Everything in the listing below from the line containing "Outline whatever counts" through the line containing "Wrap output in" should be repeated exactly; leave out every other line.

(Annotation records)
__________________________________________________

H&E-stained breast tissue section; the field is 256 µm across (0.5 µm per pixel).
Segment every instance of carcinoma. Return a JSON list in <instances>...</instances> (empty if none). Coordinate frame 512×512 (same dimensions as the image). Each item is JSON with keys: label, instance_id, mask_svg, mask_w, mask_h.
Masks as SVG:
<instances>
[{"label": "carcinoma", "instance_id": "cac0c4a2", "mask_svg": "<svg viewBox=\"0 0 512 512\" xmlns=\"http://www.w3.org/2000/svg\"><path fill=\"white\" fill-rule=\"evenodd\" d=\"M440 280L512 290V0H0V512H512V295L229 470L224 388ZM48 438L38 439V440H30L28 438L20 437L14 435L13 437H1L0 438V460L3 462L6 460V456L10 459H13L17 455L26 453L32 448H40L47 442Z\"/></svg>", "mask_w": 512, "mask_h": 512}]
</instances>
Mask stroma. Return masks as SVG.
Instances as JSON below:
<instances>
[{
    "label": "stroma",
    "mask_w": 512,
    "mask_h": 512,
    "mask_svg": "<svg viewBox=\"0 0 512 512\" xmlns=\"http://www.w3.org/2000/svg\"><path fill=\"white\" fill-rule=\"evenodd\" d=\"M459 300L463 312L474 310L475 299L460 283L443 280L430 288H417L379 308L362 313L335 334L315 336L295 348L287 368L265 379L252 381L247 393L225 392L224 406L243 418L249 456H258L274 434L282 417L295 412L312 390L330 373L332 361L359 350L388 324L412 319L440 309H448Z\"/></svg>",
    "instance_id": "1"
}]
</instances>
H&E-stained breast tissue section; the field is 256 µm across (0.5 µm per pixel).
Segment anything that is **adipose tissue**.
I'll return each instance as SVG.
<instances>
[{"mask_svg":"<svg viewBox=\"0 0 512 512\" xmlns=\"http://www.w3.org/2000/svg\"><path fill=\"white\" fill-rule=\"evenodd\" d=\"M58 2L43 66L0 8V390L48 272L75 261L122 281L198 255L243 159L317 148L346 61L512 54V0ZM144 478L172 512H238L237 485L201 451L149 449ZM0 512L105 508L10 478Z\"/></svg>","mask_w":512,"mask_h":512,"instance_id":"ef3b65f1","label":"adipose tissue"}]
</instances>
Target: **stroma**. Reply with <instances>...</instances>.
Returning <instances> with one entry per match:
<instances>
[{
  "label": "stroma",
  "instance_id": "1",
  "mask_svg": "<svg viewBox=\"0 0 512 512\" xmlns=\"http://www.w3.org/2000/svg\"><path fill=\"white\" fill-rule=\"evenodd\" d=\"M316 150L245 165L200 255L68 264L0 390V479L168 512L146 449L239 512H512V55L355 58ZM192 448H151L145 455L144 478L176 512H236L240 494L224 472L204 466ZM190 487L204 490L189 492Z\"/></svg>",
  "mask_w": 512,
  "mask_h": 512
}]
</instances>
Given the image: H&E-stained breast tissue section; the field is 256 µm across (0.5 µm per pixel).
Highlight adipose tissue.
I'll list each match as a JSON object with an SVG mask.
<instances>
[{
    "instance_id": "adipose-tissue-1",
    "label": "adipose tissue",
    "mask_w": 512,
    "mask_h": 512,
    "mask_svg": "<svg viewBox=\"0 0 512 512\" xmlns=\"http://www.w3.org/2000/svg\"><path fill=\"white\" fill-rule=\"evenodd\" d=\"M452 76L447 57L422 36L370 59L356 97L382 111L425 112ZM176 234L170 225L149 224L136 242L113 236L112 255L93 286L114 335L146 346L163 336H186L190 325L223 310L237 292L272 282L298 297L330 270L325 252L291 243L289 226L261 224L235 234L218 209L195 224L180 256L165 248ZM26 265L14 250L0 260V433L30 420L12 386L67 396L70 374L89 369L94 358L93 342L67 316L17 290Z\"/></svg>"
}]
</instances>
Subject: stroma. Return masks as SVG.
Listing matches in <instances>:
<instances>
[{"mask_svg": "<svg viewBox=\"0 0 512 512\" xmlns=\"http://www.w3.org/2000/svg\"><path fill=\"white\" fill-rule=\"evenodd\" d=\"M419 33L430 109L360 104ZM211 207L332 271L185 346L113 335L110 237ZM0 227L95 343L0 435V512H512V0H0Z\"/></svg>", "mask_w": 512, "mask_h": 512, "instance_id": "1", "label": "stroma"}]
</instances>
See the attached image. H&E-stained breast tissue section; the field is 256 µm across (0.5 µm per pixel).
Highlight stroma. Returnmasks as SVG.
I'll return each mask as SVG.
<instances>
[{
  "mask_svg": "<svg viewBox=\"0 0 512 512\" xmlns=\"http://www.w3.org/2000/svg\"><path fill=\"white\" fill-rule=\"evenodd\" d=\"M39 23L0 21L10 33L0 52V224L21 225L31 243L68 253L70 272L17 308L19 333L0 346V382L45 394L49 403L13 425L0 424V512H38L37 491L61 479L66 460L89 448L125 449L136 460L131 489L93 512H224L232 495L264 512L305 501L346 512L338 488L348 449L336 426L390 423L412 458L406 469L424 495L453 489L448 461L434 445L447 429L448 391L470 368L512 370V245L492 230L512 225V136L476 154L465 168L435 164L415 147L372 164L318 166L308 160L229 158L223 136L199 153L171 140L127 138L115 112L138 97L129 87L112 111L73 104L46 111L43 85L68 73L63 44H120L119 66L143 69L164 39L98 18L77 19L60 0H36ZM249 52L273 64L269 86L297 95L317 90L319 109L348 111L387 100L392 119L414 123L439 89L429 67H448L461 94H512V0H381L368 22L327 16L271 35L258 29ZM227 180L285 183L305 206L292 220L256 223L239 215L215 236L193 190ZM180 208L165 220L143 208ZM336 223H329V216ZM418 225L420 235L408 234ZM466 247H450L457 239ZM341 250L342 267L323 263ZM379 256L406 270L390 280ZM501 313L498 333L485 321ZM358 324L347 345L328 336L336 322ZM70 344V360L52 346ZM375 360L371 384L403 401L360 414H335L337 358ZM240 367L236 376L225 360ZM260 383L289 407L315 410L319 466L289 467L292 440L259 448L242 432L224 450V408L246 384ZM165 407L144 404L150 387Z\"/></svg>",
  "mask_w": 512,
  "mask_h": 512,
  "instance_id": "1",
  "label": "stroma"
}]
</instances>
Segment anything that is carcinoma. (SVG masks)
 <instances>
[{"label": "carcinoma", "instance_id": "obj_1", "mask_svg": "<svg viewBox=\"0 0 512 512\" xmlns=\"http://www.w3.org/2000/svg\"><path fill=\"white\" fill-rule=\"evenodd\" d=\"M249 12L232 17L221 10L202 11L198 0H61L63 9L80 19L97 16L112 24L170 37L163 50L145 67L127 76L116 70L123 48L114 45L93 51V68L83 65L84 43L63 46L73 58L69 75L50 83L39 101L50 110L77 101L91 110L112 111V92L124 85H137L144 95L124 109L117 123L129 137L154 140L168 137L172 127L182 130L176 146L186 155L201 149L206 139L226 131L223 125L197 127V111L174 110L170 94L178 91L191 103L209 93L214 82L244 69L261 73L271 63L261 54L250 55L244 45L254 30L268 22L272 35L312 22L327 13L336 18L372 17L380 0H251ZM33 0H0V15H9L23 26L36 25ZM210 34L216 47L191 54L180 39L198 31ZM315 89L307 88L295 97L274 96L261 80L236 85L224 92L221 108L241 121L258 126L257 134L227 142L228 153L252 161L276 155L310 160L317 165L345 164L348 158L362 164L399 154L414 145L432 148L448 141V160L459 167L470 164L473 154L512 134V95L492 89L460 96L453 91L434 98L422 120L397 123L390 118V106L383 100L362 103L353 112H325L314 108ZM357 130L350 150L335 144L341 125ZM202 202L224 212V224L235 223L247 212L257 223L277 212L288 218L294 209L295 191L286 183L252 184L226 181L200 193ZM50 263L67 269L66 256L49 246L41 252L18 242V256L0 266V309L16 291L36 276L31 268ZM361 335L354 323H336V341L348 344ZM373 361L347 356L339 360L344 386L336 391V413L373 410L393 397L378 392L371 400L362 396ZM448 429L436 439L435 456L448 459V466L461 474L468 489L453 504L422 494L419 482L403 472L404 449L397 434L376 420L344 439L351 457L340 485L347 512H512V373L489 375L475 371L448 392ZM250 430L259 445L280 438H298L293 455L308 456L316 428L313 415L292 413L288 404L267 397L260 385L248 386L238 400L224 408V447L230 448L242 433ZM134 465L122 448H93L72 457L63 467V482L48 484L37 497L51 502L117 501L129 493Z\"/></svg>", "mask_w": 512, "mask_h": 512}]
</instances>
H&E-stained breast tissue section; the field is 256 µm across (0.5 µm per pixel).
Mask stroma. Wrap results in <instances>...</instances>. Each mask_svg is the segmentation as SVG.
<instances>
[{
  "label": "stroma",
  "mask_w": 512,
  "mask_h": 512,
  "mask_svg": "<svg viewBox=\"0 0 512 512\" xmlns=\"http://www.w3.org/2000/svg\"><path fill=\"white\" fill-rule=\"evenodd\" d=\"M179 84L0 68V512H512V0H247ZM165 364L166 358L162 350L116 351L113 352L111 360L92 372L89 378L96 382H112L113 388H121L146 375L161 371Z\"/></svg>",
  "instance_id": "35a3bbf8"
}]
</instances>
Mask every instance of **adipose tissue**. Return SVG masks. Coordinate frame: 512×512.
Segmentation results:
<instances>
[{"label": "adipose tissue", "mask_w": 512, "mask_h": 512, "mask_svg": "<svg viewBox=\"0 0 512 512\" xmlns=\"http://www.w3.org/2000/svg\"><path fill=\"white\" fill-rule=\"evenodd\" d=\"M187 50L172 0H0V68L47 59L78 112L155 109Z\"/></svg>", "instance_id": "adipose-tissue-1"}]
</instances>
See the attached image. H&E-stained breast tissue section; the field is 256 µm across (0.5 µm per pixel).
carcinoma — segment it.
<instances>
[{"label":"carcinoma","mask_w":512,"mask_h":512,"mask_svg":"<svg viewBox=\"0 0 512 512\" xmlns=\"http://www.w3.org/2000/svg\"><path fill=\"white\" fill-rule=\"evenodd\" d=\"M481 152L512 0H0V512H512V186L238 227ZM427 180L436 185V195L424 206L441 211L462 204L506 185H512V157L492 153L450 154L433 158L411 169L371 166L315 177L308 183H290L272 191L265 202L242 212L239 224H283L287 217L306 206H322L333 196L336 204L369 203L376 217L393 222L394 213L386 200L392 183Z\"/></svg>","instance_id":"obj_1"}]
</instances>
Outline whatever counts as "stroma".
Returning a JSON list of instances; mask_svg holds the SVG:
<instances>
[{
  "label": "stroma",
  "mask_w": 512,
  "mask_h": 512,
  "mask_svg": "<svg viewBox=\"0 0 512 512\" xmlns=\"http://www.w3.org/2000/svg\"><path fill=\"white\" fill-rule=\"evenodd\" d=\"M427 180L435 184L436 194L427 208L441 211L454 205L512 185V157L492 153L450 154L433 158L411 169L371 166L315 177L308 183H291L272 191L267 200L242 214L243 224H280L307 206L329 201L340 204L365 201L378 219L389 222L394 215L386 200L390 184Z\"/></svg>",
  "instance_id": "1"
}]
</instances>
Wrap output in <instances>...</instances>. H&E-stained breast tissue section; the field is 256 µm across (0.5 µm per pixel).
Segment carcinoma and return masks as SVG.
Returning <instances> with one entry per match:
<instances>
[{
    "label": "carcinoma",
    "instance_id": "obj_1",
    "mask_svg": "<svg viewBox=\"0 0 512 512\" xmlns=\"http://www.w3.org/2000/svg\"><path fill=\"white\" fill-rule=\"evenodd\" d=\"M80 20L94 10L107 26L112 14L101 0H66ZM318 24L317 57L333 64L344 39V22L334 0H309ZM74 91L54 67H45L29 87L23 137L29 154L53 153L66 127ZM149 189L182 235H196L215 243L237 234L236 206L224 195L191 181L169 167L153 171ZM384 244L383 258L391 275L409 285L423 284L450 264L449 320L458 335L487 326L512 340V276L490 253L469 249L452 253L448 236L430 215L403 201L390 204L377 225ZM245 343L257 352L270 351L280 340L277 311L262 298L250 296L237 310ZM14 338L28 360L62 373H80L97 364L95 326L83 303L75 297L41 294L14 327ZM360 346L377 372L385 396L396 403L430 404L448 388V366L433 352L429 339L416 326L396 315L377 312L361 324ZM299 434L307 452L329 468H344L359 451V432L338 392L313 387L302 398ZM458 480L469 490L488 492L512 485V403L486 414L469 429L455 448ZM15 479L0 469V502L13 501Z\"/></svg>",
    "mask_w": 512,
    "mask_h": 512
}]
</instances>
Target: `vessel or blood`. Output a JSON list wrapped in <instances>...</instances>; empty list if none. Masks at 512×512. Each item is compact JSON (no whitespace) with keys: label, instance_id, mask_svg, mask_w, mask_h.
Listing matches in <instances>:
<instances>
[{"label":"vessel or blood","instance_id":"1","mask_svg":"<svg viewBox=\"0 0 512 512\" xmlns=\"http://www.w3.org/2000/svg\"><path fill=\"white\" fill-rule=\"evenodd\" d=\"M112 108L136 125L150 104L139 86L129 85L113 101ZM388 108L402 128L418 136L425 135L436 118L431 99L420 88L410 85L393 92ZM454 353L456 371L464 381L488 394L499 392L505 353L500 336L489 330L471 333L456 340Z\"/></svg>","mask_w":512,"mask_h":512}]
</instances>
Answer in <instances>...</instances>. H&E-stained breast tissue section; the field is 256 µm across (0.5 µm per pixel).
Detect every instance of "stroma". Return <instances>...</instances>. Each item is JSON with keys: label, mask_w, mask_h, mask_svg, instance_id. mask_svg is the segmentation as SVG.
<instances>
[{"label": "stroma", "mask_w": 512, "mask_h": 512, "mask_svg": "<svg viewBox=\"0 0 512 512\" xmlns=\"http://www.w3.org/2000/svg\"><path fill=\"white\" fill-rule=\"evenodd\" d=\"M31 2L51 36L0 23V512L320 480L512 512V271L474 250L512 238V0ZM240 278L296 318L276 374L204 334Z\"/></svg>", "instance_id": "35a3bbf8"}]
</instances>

__________________________________________________

▶ _RESPONSE TO THIS EXERCISE_:
Outline whatever counts as "stroma".
Returning a JSON list of instances; mask_svg holds the SVG:
<instances>
[{
  "label": "stroma",
  "mask_w": 512,
  "mask_h": 512,
  "mask_svg": "<svg viewBox=\"0 0 512 512\" xmlns=\"http://www.w3.org/2000/svg\"><path fill=\"white\" fill-rule=\"evenodd\" d=\"M427 180L435 184L436 194L427 208L441 211L454 205L512 185V157L492 153L450 154L433 158L411 169L371 166L315 177L308 183H291L272 191L267 200L242 214L243 224H280L307 206L329 201L340 204L365 201L378 219L389 222L394 215L386 200L390 184Z\"/></svg>",
  "instance_id": "1"
}]
</instances>
Wrap output in <instances>...</instances>. H&E-stained breast tissue section; the field is 256 µm across (0.5 µm per pixel).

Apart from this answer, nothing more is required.